> Data section:
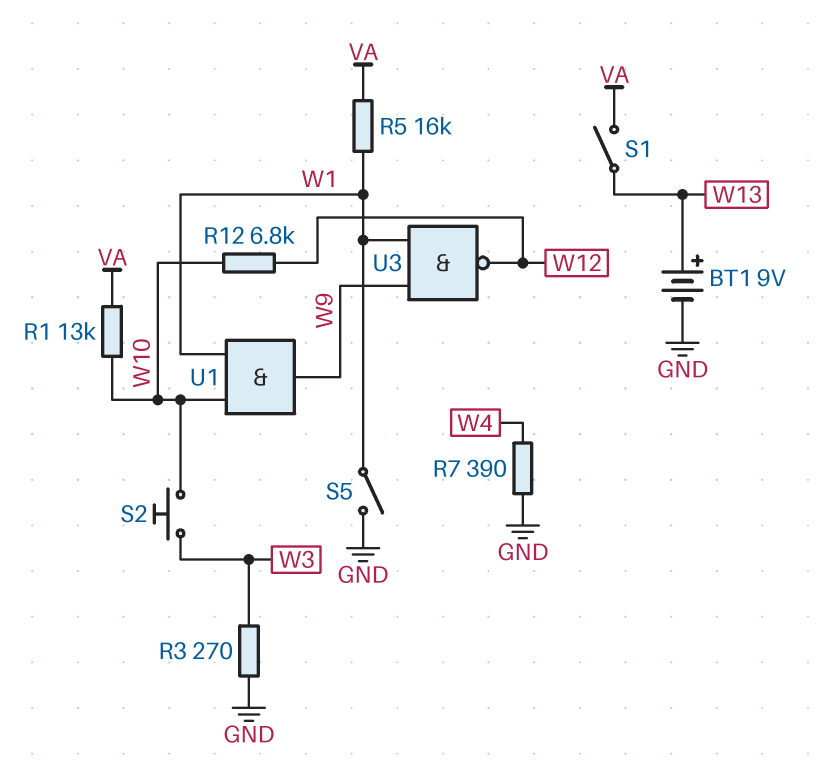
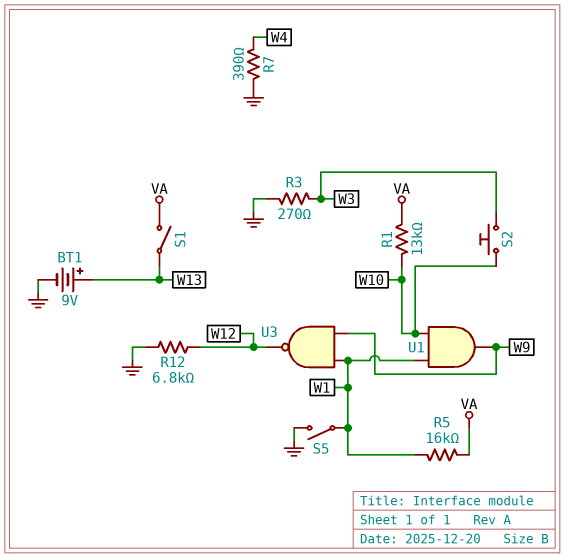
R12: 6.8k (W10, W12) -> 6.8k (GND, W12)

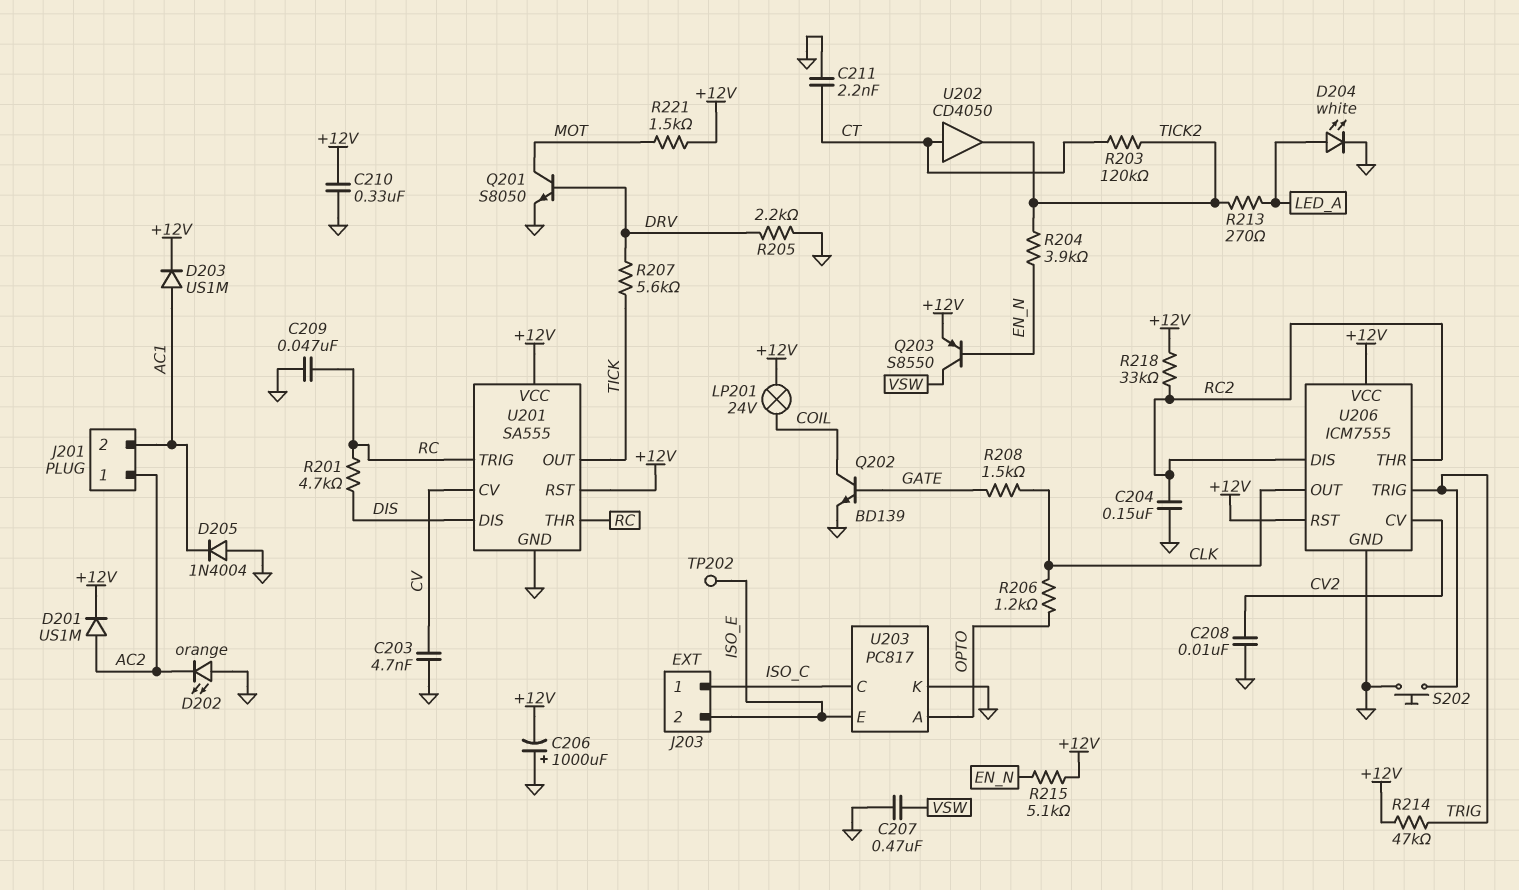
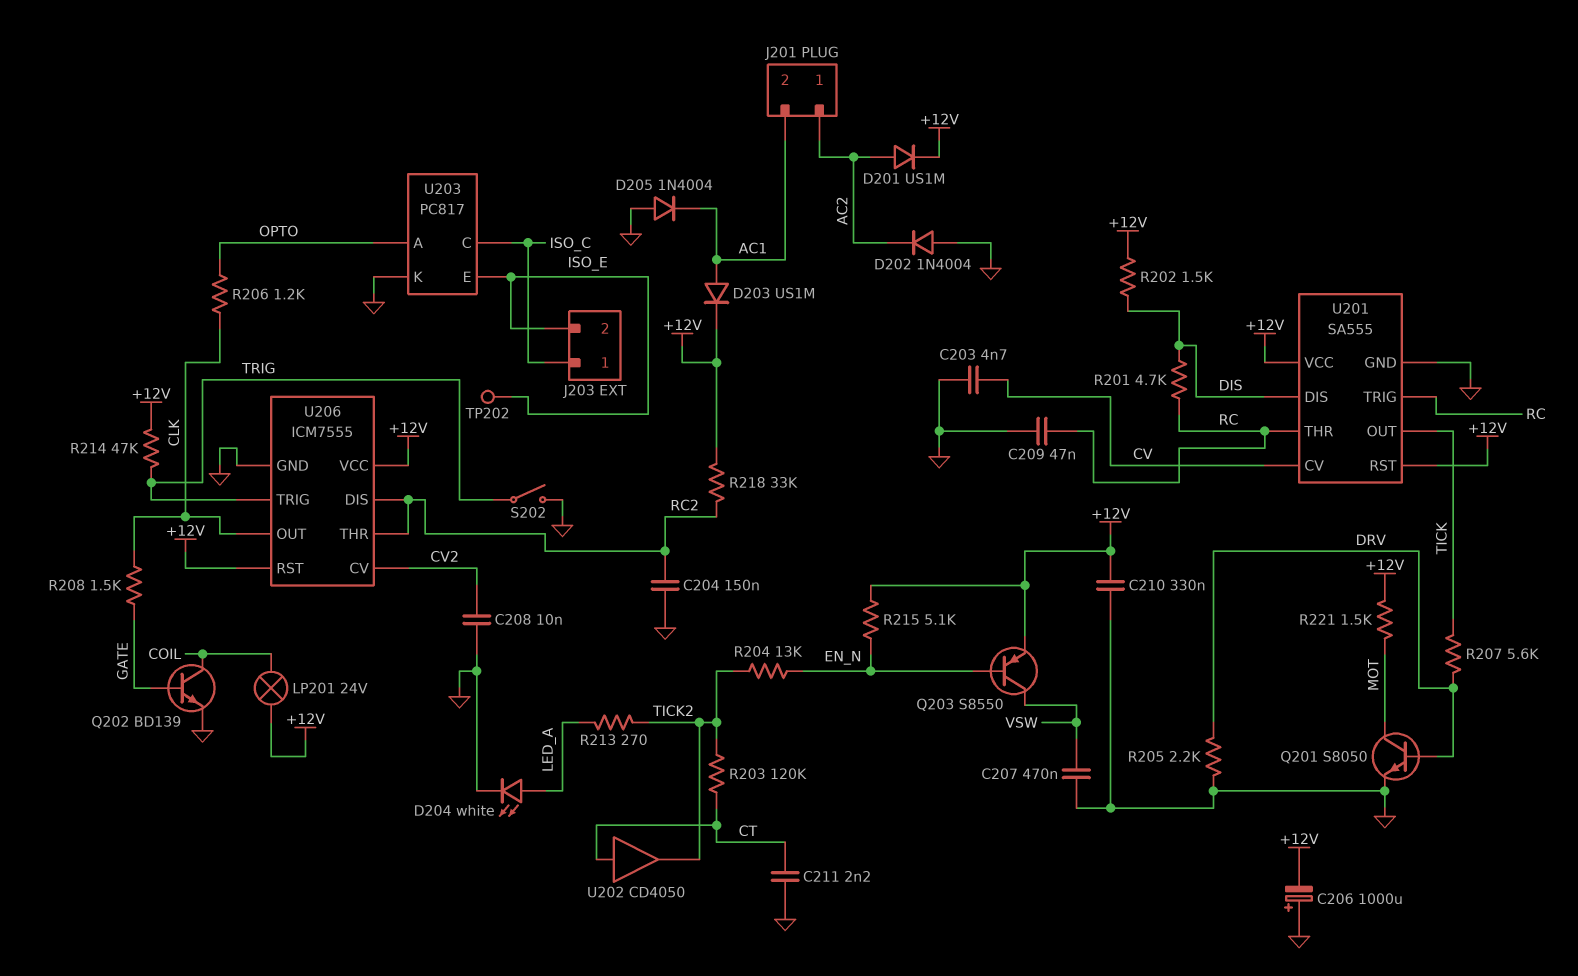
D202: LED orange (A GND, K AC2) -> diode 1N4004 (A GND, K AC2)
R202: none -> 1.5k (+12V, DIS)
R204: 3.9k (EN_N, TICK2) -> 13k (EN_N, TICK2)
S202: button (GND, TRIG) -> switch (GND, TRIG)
---
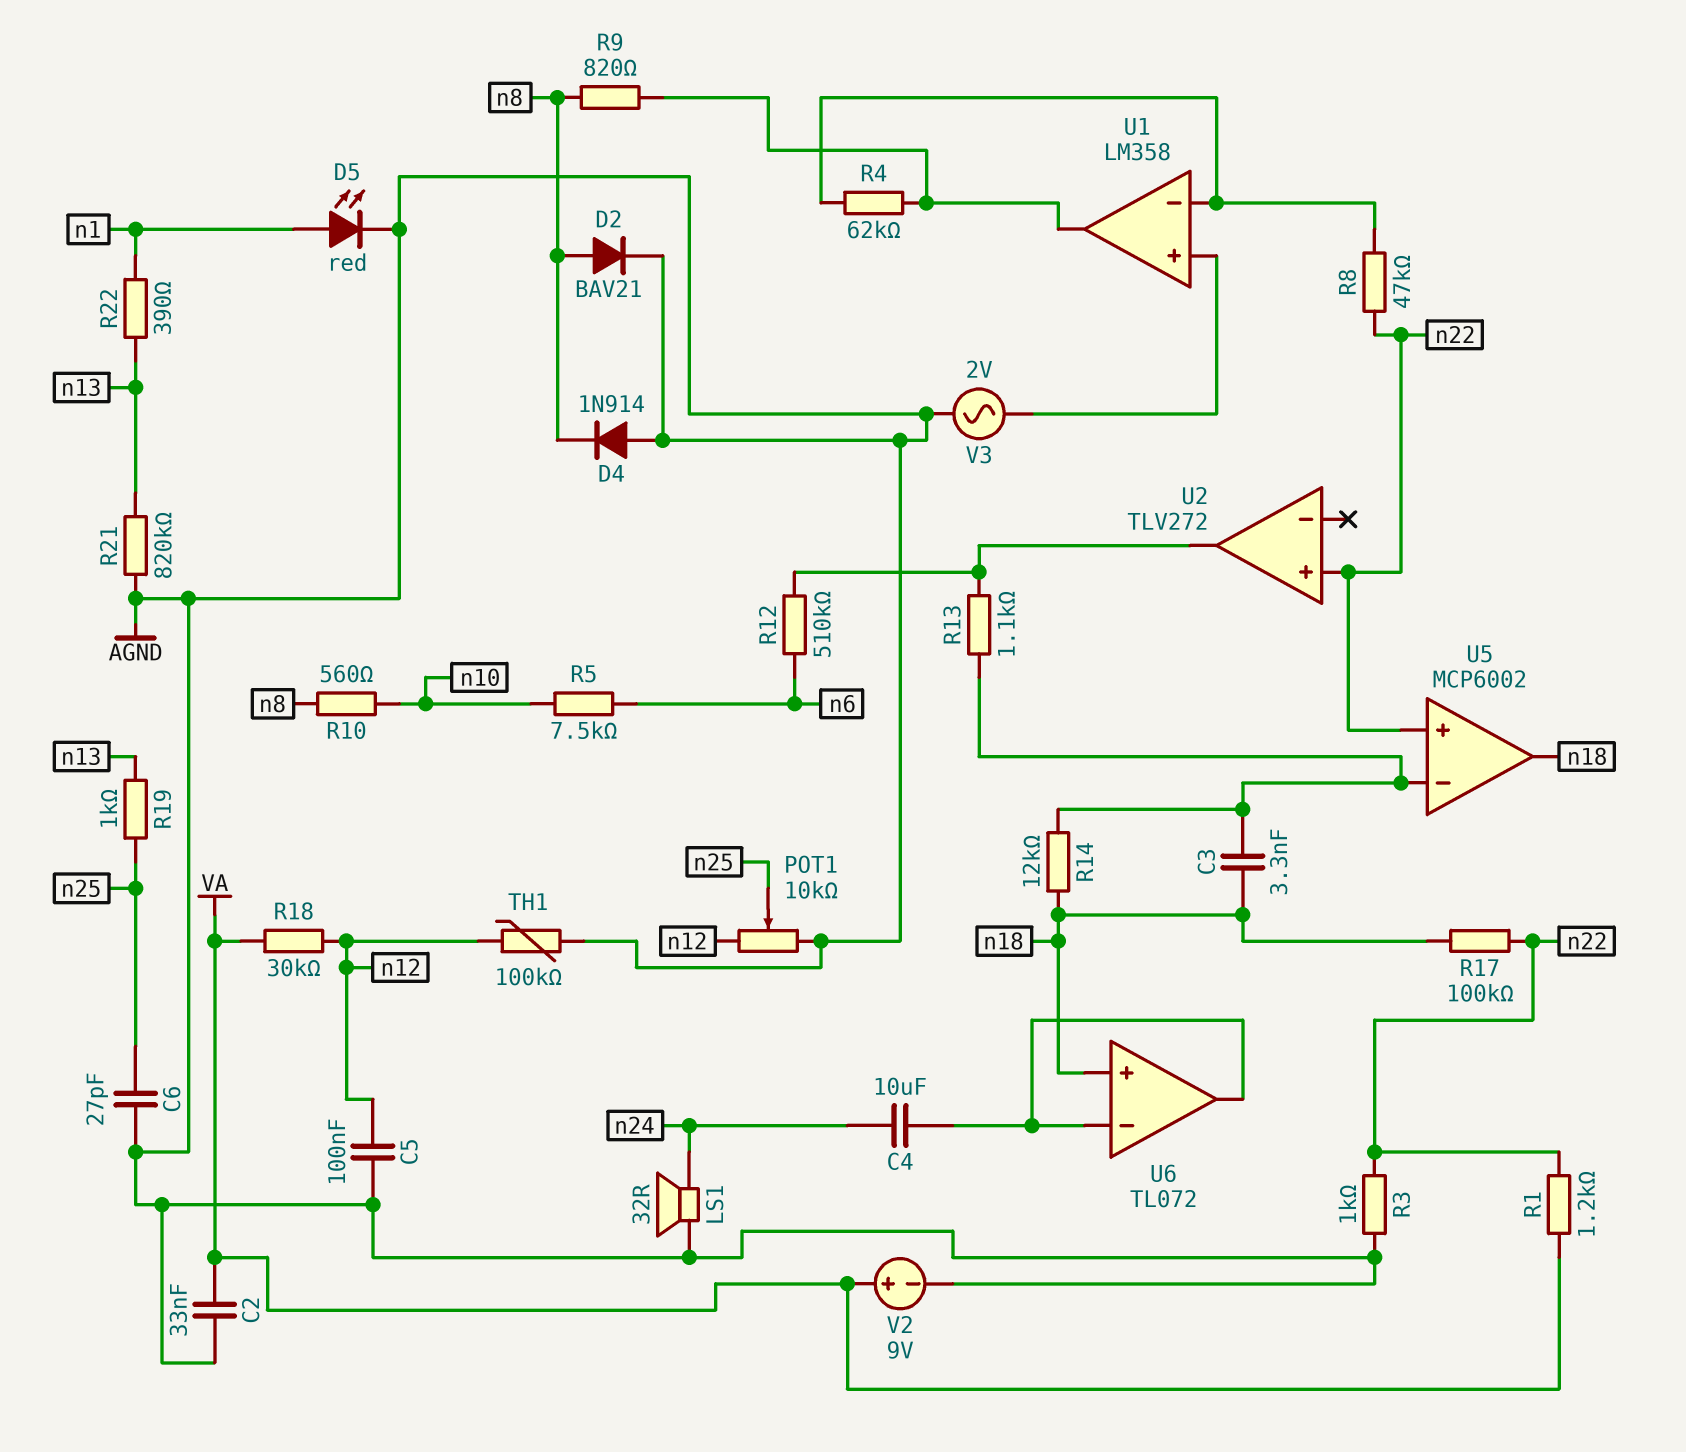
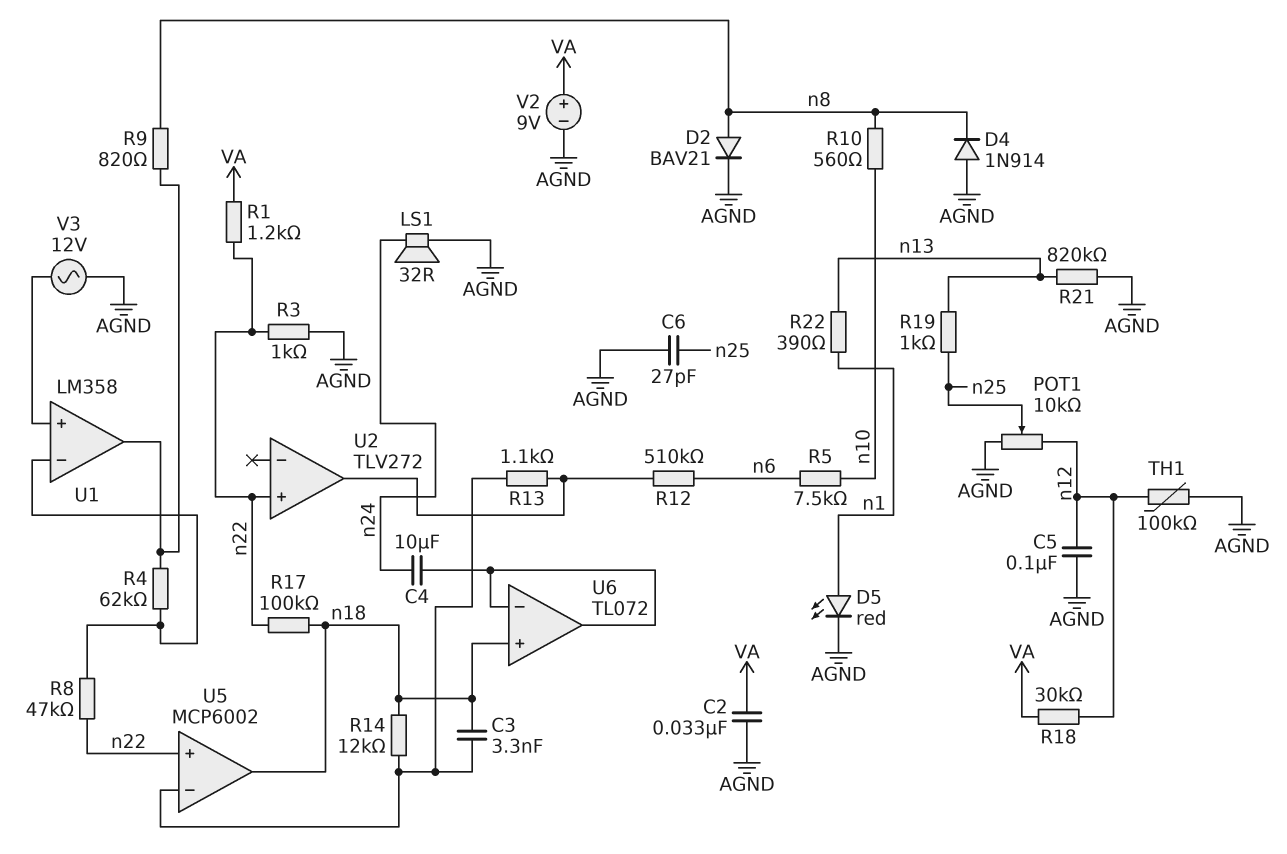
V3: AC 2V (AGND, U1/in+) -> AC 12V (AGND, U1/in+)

> Exercise aim:
Your answer should consist solely of the lines above from the line with "R204: 3.9k (EN_N, TICK2) -> 13k (EN_N, TICK2)" to the line with "S202: button (GND, TRIG)", both included, reproduced exactly.

> Result for this task:
R204: 3.9k (EN_N, TICK2) -> 13k (EN_N, TICK2)
S202: button (GND, TRIG) -> switch (GND, TRIG)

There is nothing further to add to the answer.